Materials provided START

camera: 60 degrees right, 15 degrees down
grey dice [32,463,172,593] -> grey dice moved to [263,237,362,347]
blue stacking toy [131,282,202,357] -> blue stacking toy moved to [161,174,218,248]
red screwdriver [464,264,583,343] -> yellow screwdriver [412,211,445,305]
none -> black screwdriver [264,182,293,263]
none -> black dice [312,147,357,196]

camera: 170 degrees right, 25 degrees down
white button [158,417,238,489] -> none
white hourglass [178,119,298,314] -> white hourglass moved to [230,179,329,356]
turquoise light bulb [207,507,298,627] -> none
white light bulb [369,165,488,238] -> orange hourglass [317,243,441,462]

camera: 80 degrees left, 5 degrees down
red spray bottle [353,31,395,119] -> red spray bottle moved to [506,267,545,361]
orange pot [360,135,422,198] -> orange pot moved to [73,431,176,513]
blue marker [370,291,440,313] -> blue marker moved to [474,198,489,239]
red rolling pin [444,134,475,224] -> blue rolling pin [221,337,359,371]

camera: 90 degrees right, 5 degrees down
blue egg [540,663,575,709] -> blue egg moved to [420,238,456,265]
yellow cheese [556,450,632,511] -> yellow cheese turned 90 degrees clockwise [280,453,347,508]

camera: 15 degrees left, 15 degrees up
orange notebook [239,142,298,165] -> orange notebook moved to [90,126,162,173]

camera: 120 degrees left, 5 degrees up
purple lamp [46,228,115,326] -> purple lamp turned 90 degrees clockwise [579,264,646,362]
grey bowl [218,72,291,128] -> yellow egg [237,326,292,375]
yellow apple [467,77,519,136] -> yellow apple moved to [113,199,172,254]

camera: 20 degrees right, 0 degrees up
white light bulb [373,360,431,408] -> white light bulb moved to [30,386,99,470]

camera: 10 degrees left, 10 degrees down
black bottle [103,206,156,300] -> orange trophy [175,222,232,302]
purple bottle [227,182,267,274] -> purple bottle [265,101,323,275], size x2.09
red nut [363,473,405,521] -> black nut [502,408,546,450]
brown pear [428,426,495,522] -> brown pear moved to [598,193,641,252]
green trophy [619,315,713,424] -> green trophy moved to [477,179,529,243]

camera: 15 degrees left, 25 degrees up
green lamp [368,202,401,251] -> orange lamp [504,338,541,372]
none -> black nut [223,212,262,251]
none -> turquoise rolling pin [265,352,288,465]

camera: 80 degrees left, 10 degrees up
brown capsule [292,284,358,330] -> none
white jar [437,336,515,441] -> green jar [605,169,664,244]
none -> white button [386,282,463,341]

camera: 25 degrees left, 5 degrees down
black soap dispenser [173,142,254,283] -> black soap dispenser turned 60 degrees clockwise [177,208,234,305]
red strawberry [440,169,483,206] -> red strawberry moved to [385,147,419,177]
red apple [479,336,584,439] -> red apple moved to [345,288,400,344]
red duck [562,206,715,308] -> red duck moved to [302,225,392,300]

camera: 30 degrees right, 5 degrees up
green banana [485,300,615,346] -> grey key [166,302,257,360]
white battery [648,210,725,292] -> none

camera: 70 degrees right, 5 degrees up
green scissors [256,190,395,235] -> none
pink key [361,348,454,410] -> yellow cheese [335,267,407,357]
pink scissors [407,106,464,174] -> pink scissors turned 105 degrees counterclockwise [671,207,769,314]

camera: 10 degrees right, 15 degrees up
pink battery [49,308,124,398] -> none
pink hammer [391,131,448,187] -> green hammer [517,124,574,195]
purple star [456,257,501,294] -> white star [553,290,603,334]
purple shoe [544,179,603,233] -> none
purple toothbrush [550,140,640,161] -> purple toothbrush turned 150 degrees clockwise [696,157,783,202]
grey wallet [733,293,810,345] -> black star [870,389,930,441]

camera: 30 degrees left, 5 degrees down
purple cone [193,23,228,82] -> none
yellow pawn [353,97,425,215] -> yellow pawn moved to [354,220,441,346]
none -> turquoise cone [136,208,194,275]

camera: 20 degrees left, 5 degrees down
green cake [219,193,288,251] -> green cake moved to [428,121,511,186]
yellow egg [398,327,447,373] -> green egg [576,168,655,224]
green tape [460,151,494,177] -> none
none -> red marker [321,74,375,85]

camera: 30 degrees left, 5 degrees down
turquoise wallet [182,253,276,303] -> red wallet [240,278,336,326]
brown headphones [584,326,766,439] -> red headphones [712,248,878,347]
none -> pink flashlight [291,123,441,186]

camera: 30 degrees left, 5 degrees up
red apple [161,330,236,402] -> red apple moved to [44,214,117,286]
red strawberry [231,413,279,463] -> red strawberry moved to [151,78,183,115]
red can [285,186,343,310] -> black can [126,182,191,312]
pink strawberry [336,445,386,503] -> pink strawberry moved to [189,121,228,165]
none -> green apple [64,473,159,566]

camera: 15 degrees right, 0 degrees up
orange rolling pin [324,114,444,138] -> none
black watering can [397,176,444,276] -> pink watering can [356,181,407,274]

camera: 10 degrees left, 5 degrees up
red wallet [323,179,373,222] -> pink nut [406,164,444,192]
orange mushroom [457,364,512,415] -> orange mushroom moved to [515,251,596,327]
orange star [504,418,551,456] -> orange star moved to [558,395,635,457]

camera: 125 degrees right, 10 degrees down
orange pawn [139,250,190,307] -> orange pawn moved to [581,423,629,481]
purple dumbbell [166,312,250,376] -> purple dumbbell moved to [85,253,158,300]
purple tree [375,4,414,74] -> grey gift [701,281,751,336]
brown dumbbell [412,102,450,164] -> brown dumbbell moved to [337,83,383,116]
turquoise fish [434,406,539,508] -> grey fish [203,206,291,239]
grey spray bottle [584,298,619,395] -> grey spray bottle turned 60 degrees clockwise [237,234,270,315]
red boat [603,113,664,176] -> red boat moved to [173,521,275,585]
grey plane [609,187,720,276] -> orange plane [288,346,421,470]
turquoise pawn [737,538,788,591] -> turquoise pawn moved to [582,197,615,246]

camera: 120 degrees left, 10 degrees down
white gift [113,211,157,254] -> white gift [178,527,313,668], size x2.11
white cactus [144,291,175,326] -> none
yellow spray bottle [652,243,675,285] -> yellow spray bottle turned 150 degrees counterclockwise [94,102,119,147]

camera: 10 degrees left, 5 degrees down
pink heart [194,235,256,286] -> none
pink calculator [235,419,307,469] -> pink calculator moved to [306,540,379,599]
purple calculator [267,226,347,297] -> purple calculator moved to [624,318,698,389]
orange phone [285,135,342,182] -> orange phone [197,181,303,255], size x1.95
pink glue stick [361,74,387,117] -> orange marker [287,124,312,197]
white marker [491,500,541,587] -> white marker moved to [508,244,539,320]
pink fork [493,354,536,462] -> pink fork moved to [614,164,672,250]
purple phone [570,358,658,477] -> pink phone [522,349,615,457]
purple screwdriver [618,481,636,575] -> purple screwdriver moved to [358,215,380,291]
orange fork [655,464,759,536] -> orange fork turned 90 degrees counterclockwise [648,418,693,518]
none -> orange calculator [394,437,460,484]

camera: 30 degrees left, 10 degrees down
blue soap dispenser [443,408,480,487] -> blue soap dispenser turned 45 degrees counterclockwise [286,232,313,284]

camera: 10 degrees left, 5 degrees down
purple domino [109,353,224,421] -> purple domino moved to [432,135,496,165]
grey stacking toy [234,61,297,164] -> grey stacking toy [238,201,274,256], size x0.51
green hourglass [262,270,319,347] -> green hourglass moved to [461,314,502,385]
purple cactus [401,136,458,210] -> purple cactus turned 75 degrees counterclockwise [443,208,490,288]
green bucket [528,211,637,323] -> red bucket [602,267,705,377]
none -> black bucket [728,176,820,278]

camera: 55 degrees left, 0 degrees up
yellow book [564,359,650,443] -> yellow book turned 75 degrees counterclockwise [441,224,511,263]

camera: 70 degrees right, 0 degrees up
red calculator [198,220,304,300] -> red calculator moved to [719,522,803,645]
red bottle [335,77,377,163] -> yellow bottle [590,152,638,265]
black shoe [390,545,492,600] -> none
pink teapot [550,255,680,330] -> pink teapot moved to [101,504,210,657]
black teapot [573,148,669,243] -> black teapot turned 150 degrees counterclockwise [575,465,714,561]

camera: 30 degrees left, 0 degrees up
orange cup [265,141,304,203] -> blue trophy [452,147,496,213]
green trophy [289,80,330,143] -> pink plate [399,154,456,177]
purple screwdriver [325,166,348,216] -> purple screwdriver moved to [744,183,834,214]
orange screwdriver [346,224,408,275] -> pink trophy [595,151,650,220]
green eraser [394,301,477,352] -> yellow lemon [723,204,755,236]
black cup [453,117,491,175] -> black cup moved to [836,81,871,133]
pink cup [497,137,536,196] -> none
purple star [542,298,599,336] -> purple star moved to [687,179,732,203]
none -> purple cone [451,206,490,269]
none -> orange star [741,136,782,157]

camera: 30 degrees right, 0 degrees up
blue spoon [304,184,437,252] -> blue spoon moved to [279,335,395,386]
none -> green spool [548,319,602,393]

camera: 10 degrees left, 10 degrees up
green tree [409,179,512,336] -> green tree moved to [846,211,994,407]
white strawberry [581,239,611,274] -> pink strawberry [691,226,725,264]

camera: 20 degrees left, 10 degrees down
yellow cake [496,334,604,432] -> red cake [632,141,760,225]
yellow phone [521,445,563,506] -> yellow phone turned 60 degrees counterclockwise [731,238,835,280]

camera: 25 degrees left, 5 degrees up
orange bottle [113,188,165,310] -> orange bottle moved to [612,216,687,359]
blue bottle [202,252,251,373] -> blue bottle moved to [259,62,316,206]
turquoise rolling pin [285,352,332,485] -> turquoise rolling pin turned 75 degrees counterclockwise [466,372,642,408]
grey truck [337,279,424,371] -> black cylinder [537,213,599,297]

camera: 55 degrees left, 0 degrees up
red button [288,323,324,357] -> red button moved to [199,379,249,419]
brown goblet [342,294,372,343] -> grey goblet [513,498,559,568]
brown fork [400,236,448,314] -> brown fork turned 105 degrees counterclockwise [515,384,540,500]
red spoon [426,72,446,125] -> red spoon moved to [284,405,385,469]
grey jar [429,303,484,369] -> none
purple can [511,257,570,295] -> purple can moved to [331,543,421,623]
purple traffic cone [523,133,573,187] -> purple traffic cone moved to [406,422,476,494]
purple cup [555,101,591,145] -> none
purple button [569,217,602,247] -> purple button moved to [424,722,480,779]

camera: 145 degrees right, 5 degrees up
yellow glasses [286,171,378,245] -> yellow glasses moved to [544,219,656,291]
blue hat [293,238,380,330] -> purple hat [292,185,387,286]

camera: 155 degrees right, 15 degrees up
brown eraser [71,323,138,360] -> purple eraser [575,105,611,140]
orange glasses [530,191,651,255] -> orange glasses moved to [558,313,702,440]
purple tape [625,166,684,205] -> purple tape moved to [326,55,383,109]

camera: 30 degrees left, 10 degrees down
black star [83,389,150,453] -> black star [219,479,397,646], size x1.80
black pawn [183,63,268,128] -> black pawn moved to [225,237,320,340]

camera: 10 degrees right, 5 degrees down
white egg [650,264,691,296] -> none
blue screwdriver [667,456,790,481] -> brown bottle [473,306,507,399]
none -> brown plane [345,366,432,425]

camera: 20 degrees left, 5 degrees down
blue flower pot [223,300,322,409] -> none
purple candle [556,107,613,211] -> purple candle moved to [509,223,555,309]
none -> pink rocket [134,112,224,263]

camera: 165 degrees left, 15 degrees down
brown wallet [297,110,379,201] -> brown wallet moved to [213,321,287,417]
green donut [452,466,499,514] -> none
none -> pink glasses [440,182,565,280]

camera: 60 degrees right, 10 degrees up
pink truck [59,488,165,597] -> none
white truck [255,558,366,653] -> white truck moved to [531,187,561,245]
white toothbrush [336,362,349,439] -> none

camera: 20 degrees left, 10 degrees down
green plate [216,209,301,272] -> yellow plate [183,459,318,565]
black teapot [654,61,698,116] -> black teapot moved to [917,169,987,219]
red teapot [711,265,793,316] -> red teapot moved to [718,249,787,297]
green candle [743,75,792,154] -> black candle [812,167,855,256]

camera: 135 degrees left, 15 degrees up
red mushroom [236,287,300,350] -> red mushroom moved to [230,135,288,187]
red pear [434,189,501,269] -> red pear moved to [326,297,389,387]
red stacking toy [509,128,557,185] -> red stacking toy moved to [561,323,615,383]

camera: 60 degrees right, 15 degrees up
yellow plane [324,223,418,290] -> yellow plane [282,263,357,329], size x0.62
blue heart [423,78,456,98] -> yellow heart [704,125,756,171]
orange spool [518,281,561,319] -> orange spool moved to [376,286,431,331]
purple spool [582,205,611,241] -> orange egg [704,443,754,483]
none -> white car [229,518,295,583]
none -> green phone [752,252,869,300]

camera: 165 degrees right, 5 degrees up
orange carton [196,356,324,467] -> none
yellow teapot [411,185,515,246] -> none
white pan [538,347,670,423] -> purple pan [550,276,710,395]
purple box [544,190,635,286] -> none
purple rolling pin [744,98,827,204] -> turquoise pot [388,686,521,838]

Materials provided END

Out of the data above, give again only the lines starting at the one holding "none -> brown plane [345,366,432,425]" and ending at the one holding "none -> pink rocket [134,112,224,263]", unchanged.

none -> brown plane [345,366,432,425]

camera: 20 degrees left, 5 degrees down
blue flower pot [223,300,322,409] -> none
purple candle [556,107,613,211] -> purple candle moved to [509,223,555,309]
none -> pink rocket [134,112,224,263]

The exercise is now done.